[Saved entries]
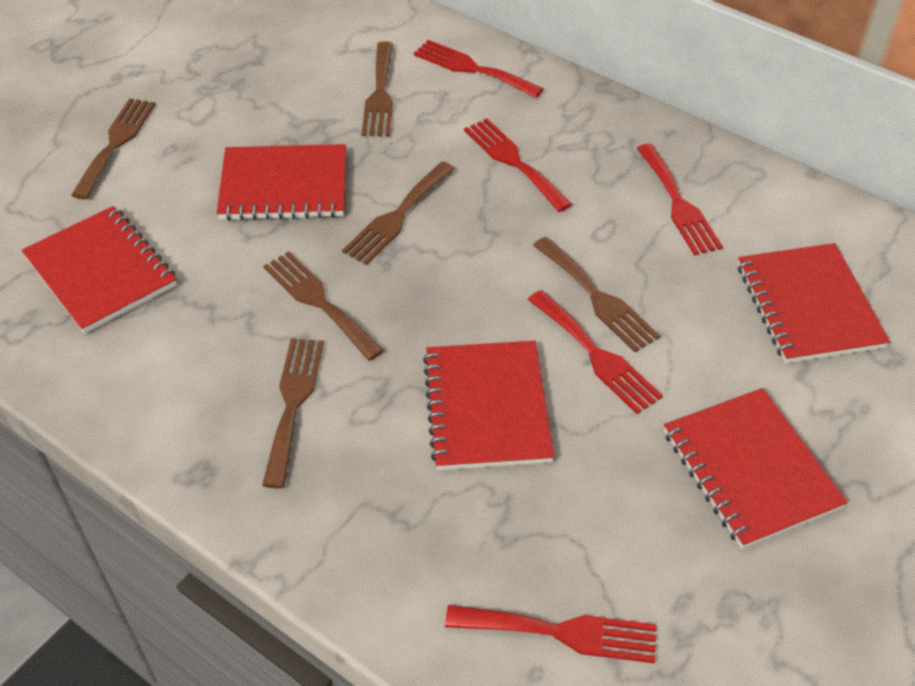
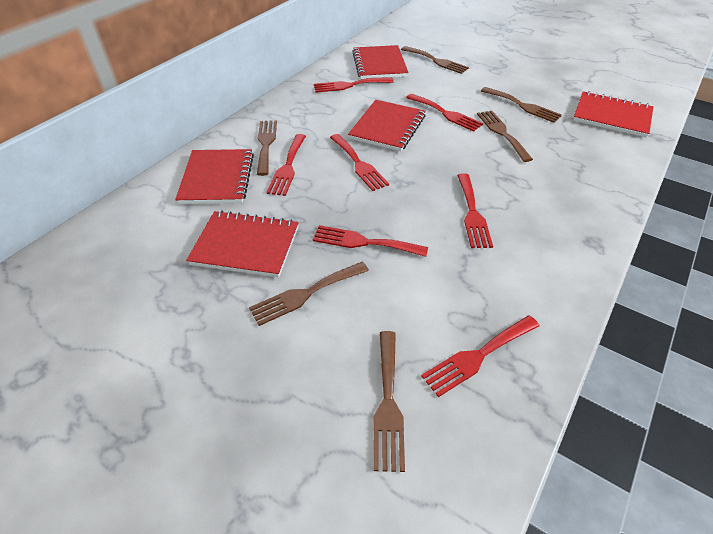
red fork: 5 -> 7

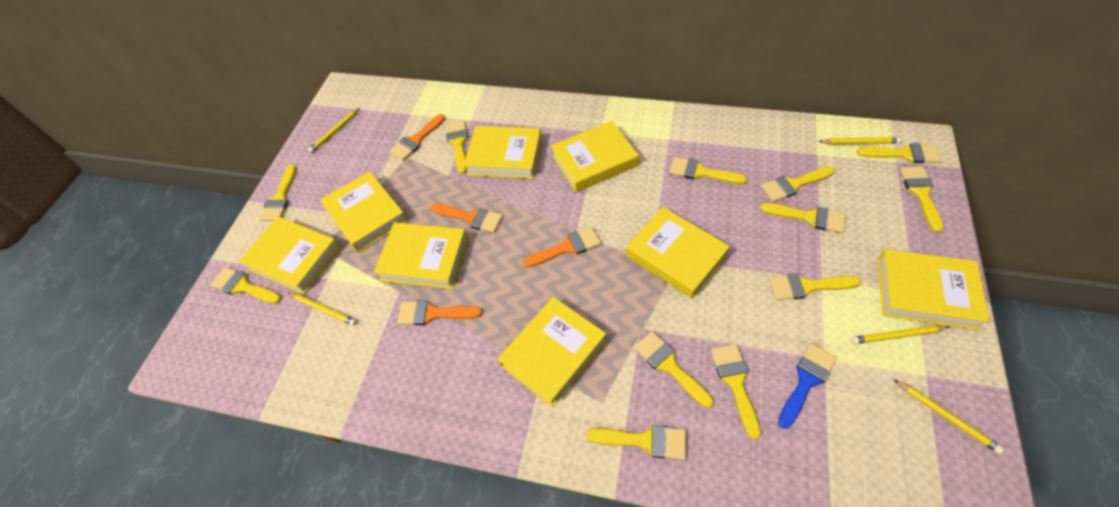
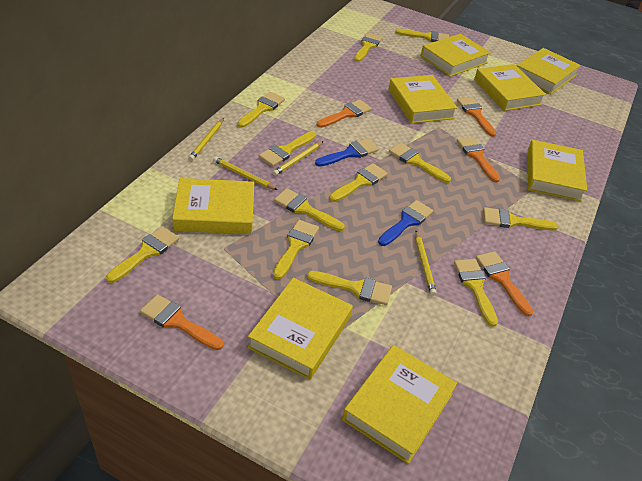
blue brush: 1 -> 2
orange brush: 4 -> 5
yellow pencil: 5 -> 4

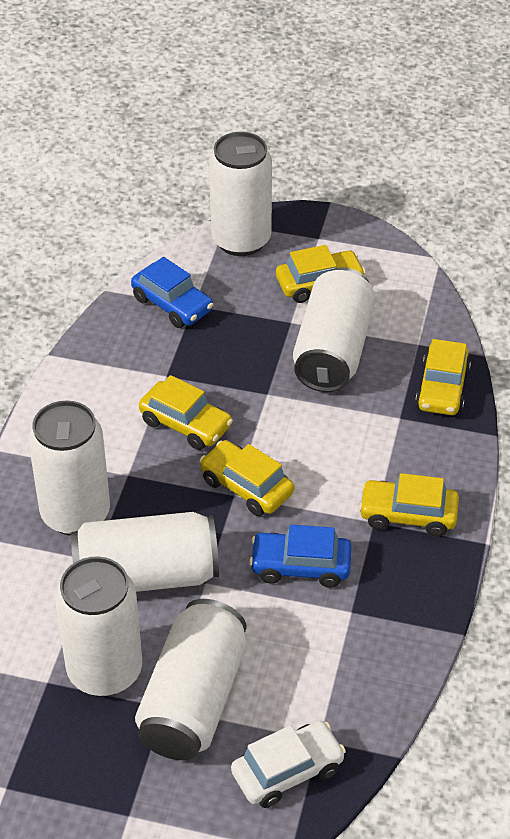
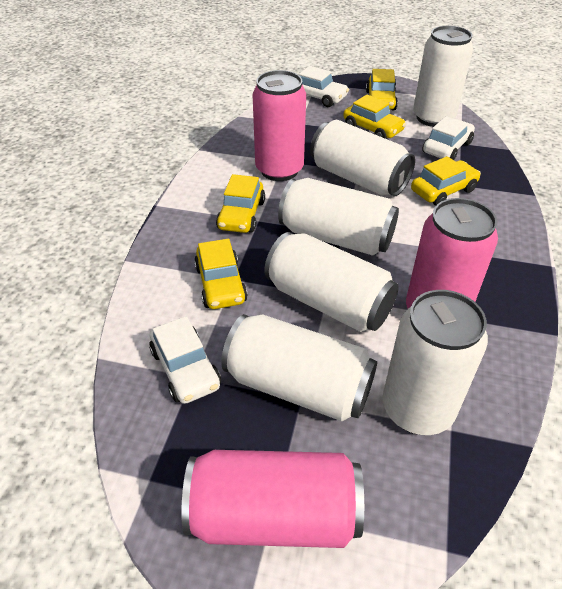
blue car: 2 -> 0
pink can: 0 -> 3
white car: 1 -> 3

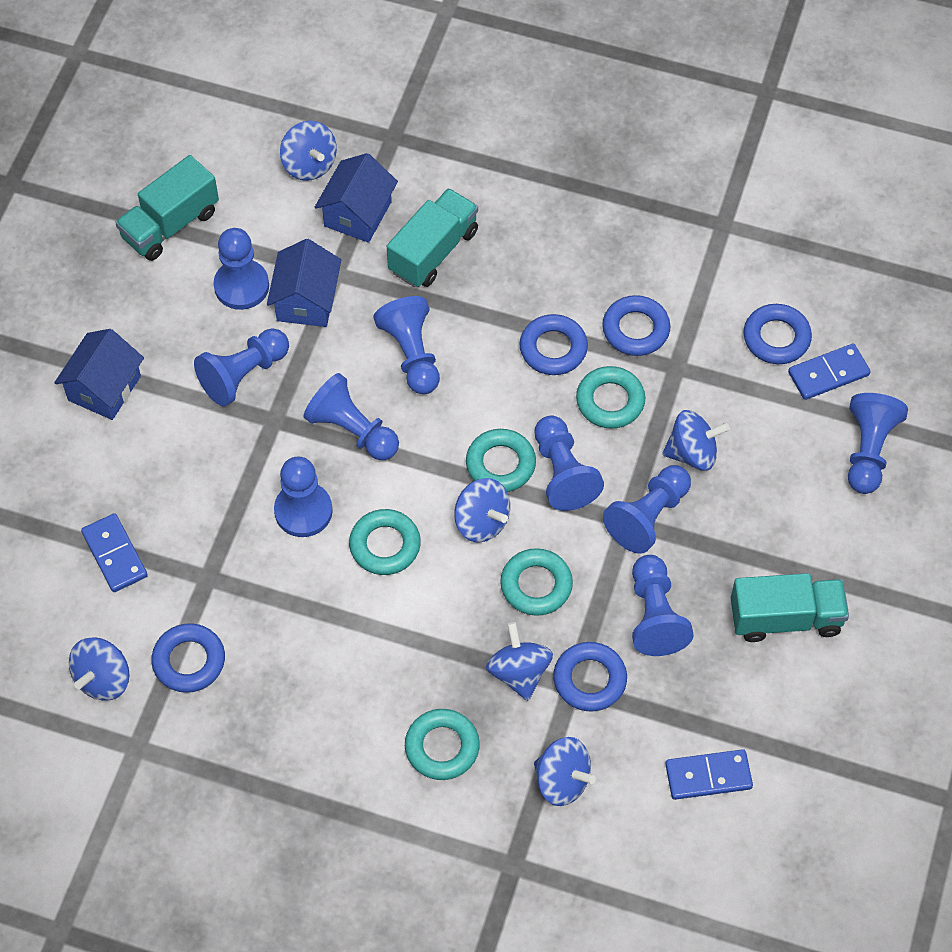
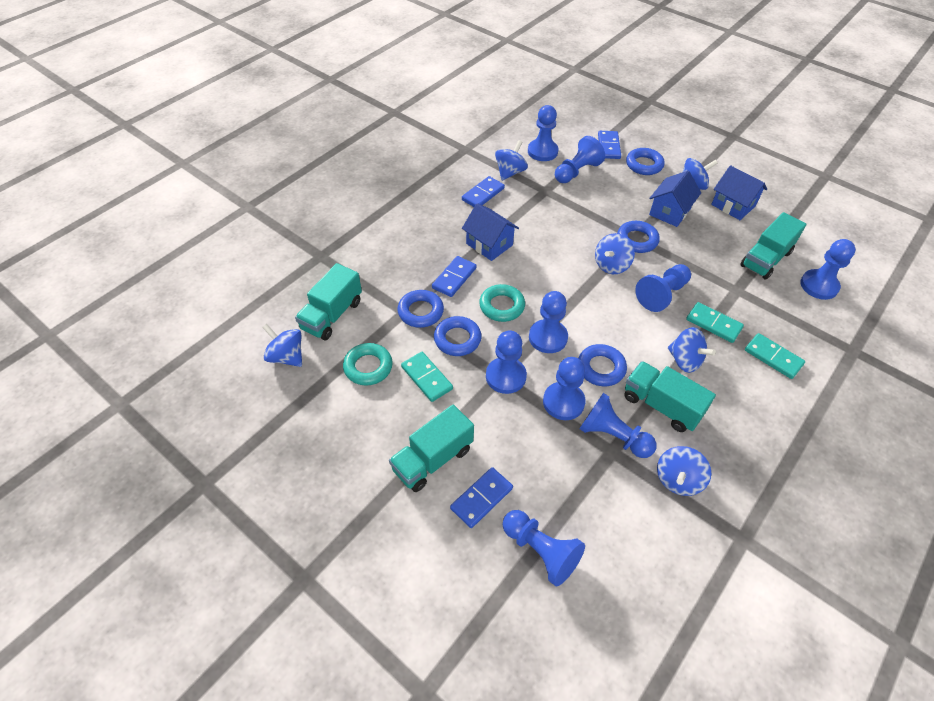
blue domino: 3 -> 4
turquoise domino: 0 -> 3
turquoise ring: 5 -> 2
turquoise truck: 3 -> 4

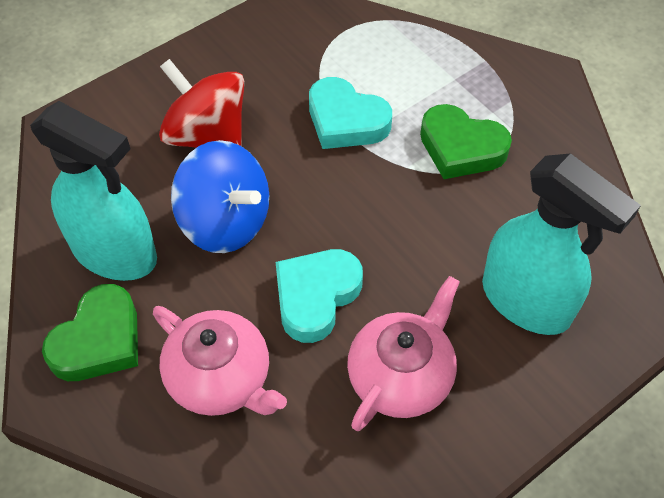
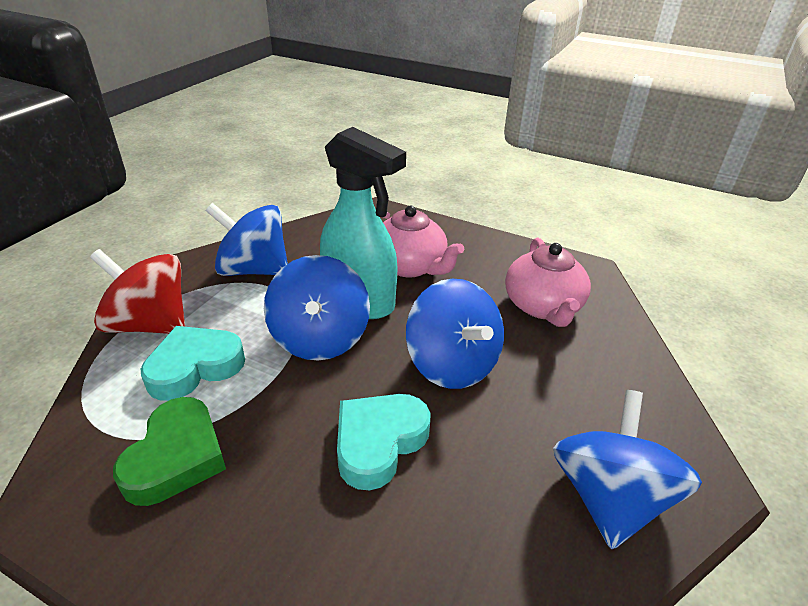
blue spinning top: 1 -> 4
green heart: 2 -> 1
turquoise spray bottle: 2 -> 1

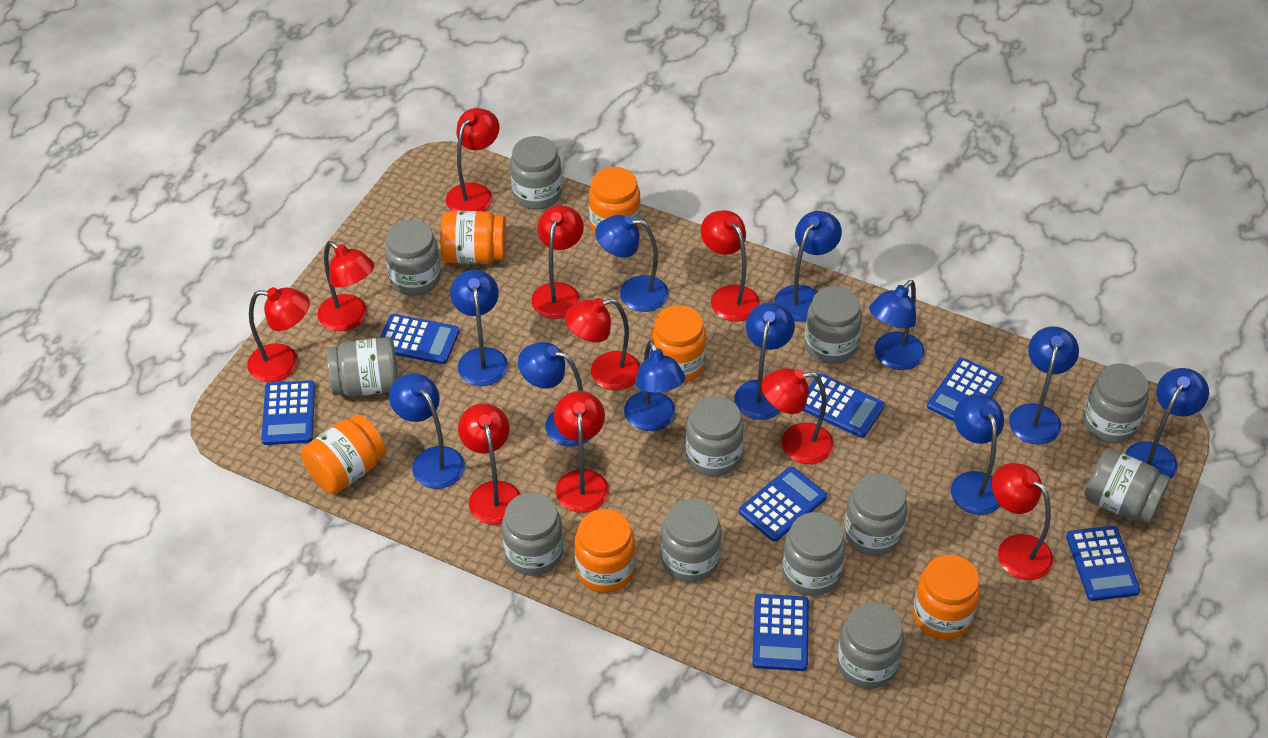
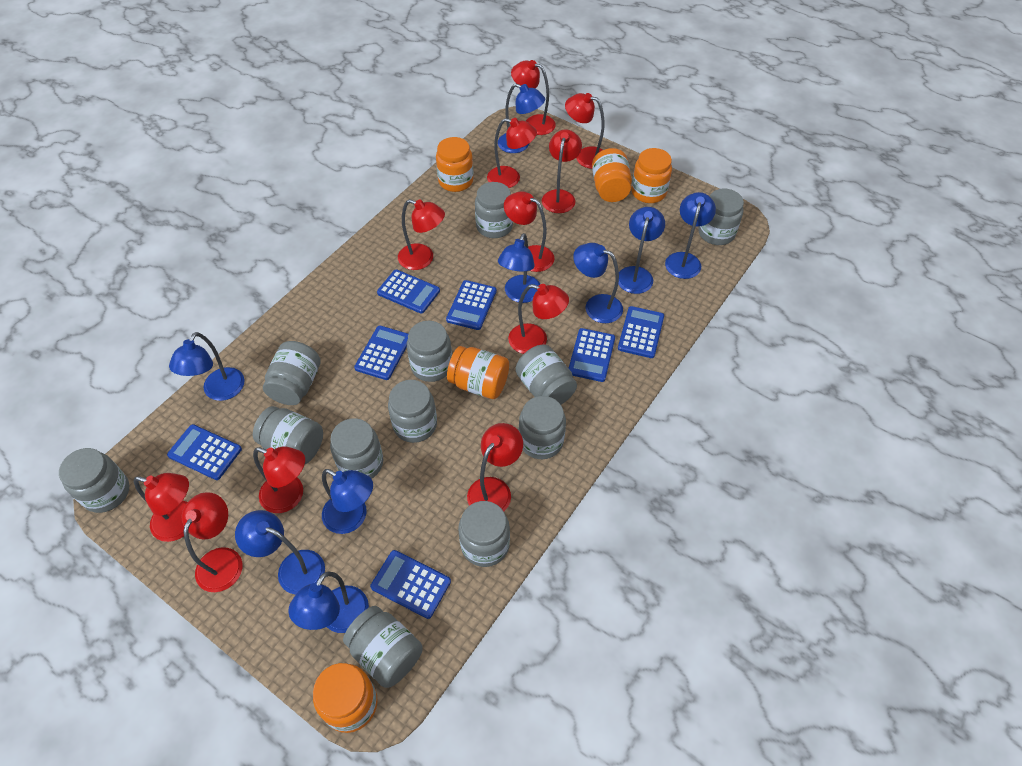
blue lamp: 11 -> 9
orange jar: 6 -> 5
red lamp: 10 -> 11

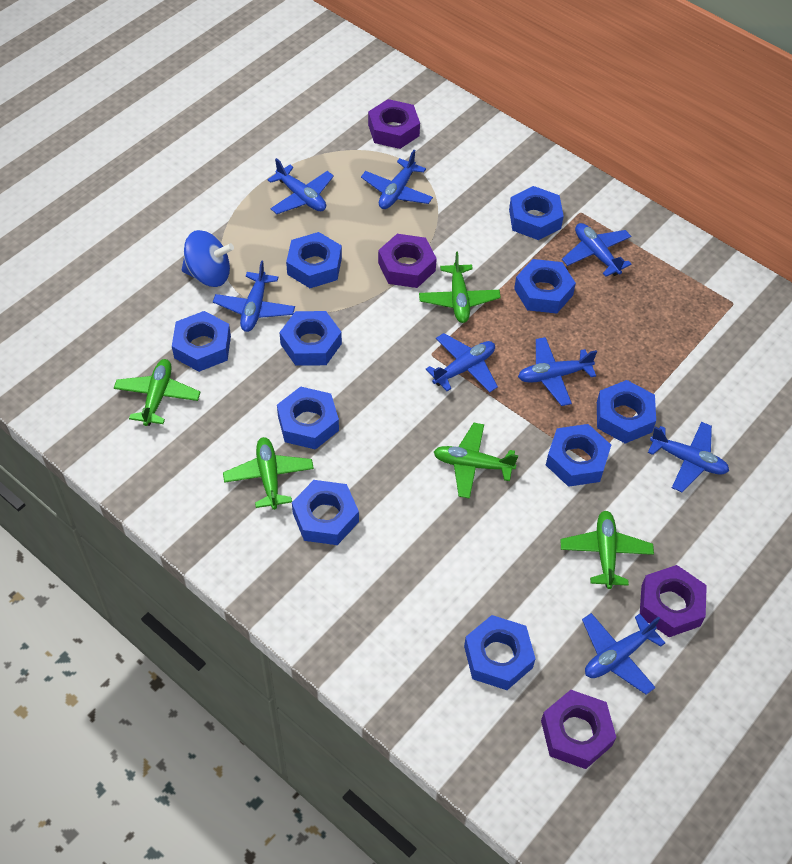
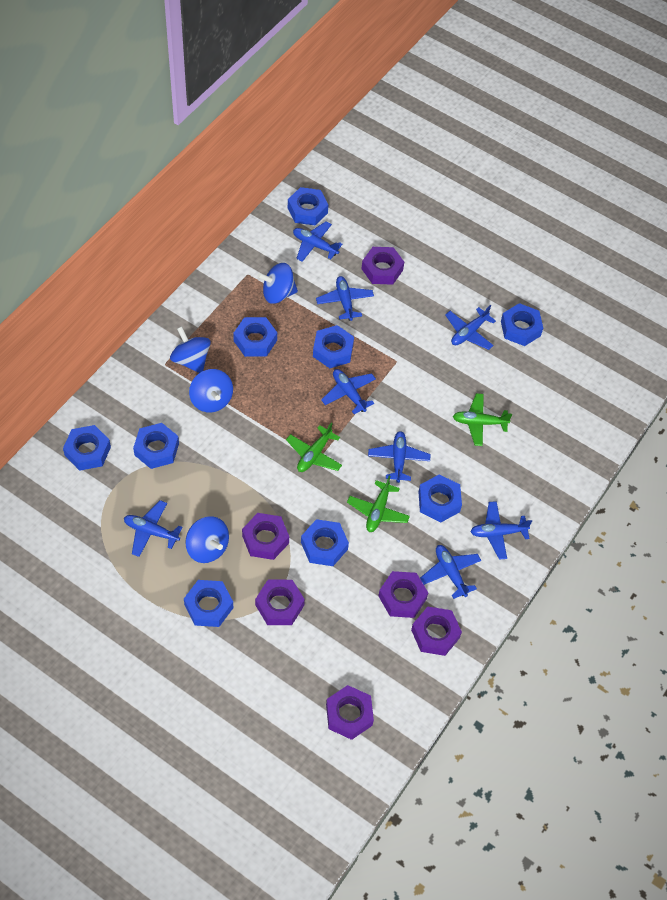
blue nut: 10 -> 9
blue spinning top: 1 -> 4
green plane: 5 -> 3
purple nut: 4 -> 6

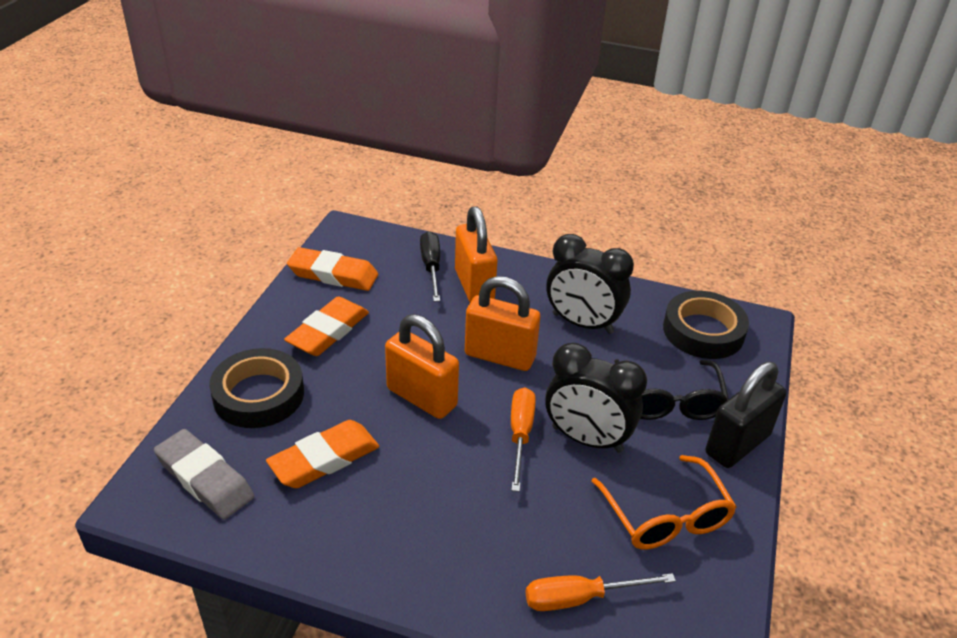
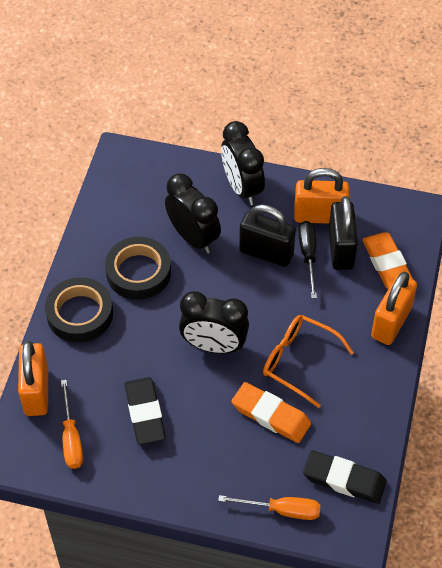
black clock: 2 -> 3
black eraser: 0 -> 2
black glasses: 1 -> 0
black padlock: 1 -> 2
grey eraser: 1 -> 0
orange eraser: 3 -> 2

■ **Directions for this task**:
Identify the lines in the entries that hold "eraser" and return each one.

■ **Exercise output**:
black eraser: 0 -> 2
grey eraser: 1 -> 0
orange eraser: 3 -> 2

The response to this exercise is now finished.